Activity » When you reach the line with "pink pyramid [100,300,151,356]" in the data below, begin printing lines exactly, and stop once the line with "none -> pink plane [137,435,236,505]" has been printed.

Provided records »
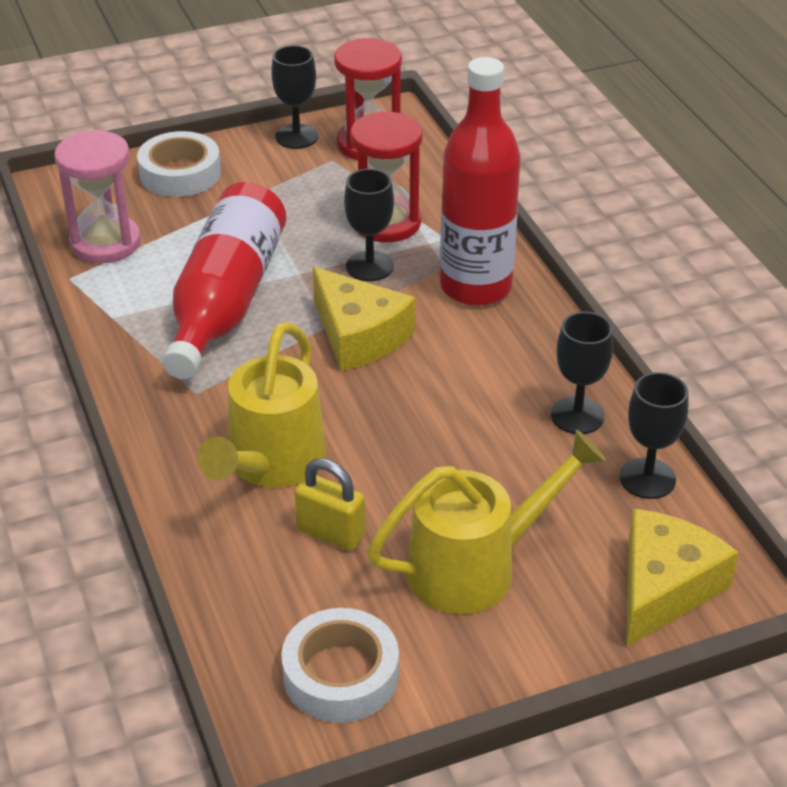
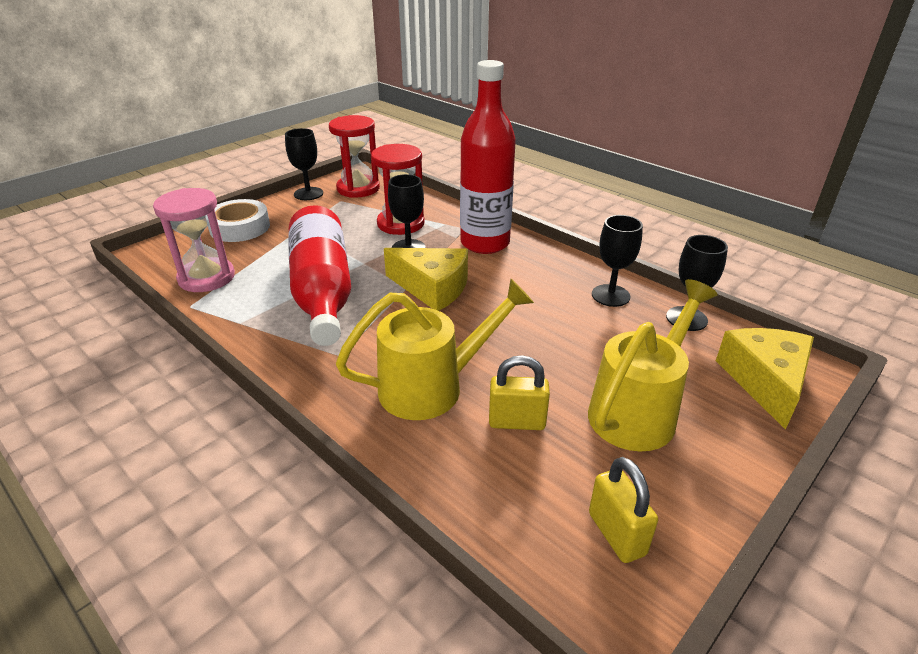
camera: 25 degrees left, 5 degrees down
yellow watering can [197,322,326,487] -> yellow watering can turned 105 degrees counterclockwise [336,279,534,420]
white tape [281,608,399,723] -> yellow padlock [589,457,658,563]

...

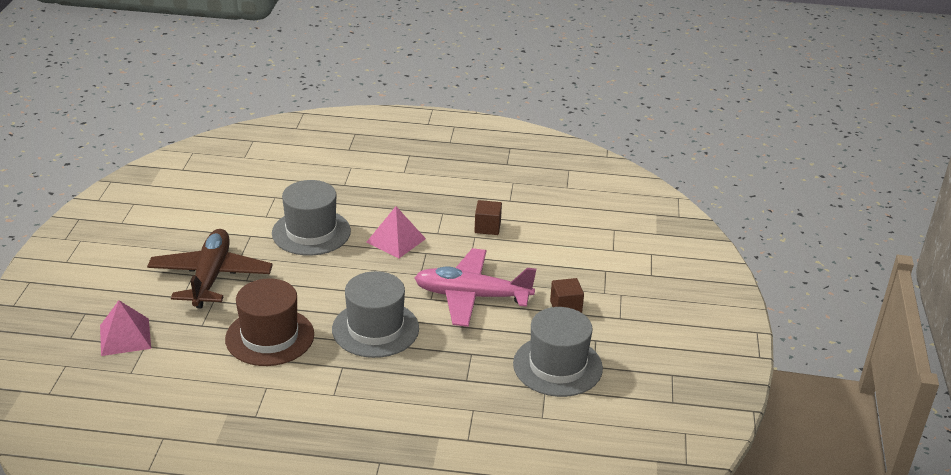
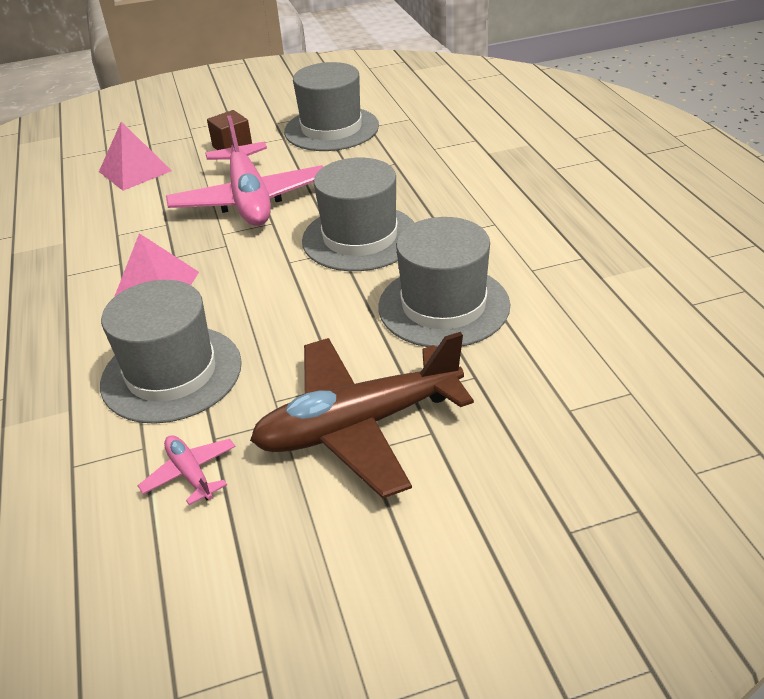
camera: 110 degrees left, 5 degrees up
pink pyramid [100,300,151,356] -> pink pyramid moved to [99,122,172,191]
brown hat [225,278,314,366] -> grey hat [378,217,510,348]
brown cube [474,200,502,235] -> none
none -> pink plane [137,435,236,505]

Problem solution »
pink pyramid [100,300,151,356] -> pink pyramid moved to [99,122,172,191]
brown hat [225,278,314,366] -> grey hat [378,217,510,348]
brown cube [474,200,502,235] -> none
none -> pink plane [137,435,236,505]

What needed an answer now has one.